— Supplied material —
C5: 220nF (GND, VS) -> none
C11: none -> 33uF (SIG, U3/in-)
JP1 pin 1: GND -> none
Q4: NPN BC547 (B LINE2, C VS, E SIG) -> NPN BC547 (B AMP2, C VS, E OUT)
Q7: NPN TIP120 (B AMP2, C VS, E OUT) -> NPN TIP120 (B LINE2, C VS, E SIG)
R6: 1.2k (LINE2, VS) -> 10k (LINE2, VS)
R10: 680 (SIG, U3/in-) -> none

— What needs to be done —
The entries above should be copied out exactly, with none left out.

— Solution to this task —
C5: 220nF (GND, VS) -> none
C11: none -> 33uF (SIG, U3/in-)
JP1 pin 1: GND -> none
Q4: NPN BC547 (B LINE2, C VS, E SIG) -> NPN BC547 (B AMP2, C VS, E OUT)
Q7: NPN TIP120 (B AMP2, C VS, E OUT) -> NPN TIP120 (B LINE2, C VS, E SIG)
R6: 1.2k (LINE2, VS) -> 10k (LINE2, VS)
R10: 680 (SIG, U3/in-) -> none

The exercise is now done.